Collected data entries
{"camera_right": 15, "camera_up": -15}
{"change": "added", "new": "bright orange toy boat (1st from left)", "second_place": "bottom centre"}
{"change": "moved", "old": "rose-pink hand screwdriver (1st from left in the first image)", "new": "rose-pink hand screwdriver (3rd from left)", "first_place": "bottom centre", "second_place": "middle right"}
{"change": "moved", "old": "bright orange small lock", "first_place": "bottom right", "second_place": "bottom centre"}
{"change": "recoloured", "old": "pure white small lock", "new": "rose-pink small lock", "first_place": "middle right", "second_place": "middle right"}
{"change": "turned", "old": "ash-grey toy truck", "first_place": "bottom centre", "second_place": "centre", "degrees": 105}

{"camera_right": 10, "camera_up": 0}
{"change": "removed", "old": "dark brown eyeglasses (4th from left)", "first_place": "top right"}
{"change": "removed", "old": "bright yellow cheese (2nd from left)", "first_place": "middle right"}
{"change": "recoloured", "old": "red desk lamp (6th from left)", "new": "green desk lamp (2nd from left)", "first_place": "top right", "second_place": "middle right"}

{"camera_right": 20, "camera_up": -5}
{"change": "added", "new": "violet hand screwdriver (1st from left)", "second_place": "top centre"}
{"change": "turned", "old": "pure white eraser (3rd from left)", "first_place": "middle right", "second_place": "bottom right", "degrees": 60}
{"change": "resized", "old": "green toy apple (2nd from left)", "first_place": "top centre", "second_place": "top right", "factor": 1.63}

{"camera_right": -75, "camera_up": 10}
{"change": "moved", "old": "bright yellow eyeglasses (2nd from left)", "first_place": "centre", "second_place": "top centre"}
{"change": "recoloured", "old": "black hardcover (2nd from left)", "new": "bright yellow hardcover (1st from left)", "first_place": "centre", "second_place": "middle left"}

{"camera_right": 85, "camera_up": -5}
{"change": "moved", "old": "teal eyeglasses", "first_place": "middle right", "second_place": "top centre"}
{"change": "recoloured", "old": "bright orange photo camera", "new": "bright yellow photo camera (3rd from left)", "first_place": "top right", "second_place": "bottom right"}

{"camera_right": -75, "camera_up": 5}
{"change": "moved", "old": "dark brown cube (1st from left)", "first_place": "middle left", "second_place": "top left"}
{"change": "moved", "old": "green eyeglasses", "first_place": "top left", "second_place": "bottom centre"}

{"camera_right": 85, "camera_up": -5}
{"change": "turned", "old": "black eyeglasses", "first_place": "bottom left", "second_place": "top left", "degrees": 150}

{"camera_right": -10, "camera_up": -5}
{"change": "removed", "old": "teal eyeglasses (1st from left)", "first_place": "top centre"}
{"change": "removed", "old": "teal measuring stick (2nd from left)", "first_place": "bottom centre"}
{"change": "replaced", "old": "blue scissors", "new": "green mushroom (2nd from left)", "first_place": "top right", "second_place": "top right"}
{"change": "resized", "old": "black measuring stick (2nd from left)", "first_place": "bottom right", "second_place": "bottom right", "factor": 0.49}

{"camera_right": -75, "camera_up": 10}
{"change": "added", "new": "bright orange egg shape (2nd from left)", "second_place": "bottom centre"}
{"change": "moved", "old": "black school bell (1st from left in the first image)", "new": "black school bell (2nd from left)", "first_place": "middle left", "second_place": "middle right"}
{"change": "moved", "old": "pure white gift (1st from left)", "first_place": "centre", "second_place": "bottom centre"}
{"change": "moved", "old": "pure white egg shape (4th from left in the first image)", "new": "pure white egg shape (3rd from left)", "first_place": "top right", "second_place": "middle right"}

Prompt >>
Each record must be returned exactly as it is written.

Written solution >>
{"camera_right": 15, "camera_up": -15}
{"change": "added", "new": "bright orange toy boat (1st from left)", "second_place": "bottom centre"}
{"change": "moved", "old": "rose-pink hand screwdriver (1st from left in the first image)", "new": "rose-pink hand screwdriver (3rd from left)", "first_place": "bottom centre", "second_place": "middle right"}
{"change": "moved", "old": "bright orange small lock", "first_place": "bottom right", "second_place": "bottom centre"}
{"change": "recoloured", "old": "pure white small lock", "new": "rose-pink small lock", "first_place": "middle right", "second_place": "middle right"}
{"change": "turned", "old": "ash-grey toy truck", "first_place": "bottom centre", "second_place": "centre", "degrees": 105}

{"camera_right": 10, "camera_up": 0}
{"change": "removed", "old": "dark brown eyeglasses (4th from left)", "first_place": "top right"}
{"change": "removed", "old": "bright yellow cheese (2nd from left)", "first_place": "middle right"}
{"change": "recoloured", "old": "red desk lamp (6th from left)", "new": "green desk lamp (2nd from left)", "first_place": "top right", "second_place": "middle right"}

{"camera_right": 20, "camera_up": -5}
{"change": "added", "new": "violet hand screwdriver (1st from left)", "second_place": "top centre"}
{"change": "turned", "old": "pure white eraser (3rd from left)", "first_place": "middle right", "second_place": "bottom right", "degrees": 60}
{"change": "resized", "old": "green toy apple (2nd from left)", "first_place": "top centre", "second_place": "top right", "factor": 1.63}

{"camera_right": -75, "camera_up": 10}
{"change": "moved", "old": "bright yellow eyeglasses (2nd from left)", "first_place": "centre", "second_place": "top centre"}
{"change": "recoloured", "old": "black hardcover (2nd from left)", "new": "bright yellow hardcover (1st from left)", "first_place": "centre", "second_place": "middle left"}

{"camera_right": 85, "camera_up": -5}
{"change": "moved", "old": "teal eyeglasses", "first_place": "middle right", "second_place": "top centre"}
{"change": "recoloured", "old": "bright orange photo camera", "new": "bright yellow photo camera (3rd from left)", "first_place": "top right", "second_place": "bottom right"}

{"camera_right": -75, "camera_up": 5}
{"change": "moved", "old": "dark brown cube (1st from left)", "first_place": "middle left", "second_place": "top left"}
{"change": "moved", "old": "green eyeglasses", "first_place": "top left", "second_place": "bottom centre"}

{"camera_right": 85, "camera_up": -5}
{"change": "turned", "old": "black eyeglasses", "first_place": "bottom left", "second_place": "top left", "degrees": 150}

{"camera_right": -10, "camera_up": -5}
{"change": "removed", "old": "teal eyeglasses (1st from left)", "first_place": "top centre"}
{"change": "removed", "old": "teal measuring stick (2nd from left)", "first_place": "bottom centre"}
{"change": "replaced", "old": "blue scissors", "new": "green mushroom (2nd from left)", "first_place": "top right", "second_place": "top right"}
{"change": "resized", "old": "black measuring stick (2nd from left)", "first_place": "bottom right", "second_place": "bottom right", "factor": 0.49}

{"camera_right": -75, "camera_up": 10}
{"change": "added", "new": "bright orange egg shape (2nd from left)", "second_place": "bottom centre"}
{"change": "moved", "old": "black school bell (1st from left in the first image)", "new": "black school bell (2nd from left)", "first_place": "middle left", "second_place": "middle right"}
{"change": "moved", "old": "pure white gift (1st from left)", "first_place": "centre", "second_place": "bottom centre"}
{"change": "moved", "old": "pure white egg shape (4th from left in the first image)", "new": "pure white egg shape (3rd from left)", "first_place": "top right", "second_place": "middle right"}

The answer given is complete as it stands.